▶ _WORK INSTRUCTION_: The entries below contain a stretch that opens with the line containing "camera: 175 degrees right, 10 degrees up" and closes with the line containing "none -> purple cube [419,440,464,496]"; set down that stretch exactly, both ends included, and nothing else.

▶ _DATA TO USE_:
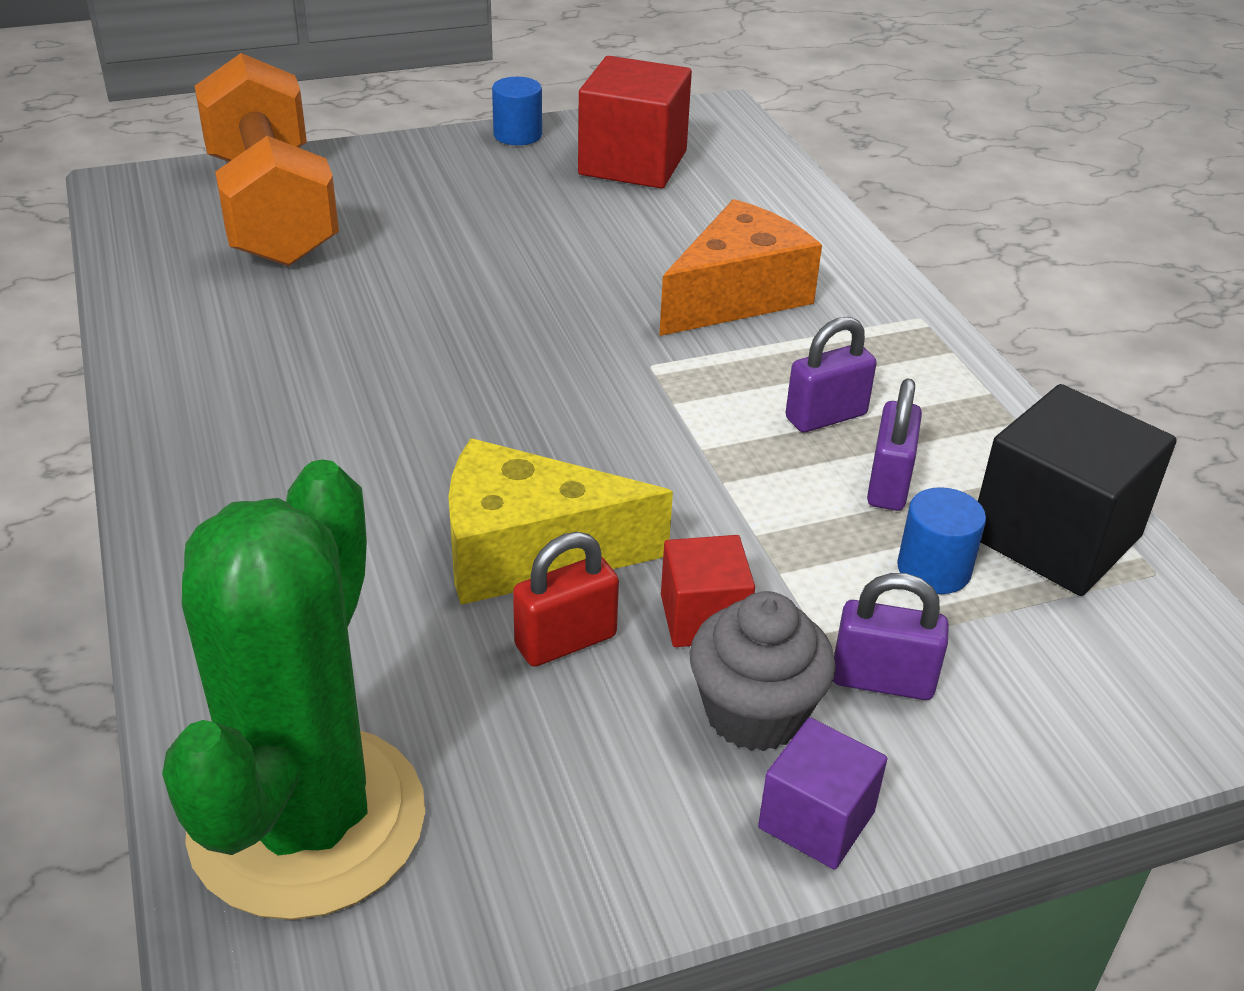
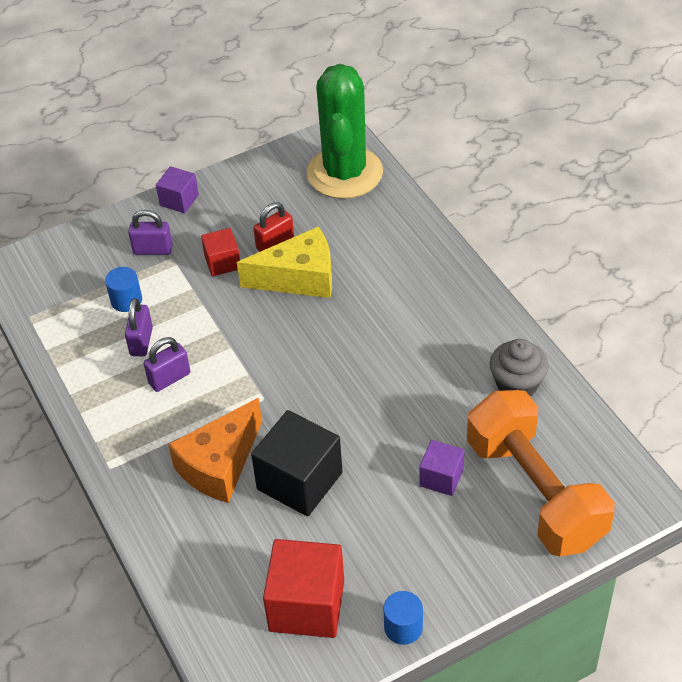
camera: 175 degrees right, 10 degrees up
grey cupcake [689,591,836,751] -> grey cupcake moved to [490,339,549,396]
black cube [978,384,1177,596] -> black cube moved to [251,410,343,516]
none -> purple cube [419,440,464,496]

--

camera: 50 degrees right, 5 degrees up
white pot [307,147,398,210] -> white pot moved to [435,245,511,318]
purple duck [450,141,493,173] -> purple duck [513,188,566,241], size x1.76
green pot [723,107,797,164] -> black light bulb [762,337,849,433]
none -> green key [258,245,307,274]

---

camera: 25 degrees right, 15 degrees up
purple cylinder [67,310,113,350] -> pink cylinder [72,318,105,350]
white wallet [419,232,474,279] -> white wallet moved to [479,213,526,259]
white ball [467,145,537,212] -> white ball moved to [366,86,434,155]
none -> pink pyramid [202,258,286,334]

▶ _ANSWER TO THIS PROBLEM_:
camera: 175 degrees right, 10 degrees up
grey cupcake [689,591,836,751] -> grey cupcake moved to [490,339,549,396]
black cube [978,384,1177,596] -> black cube moved to [251,410,343,516]
none -> purple cube [419,440,464,496]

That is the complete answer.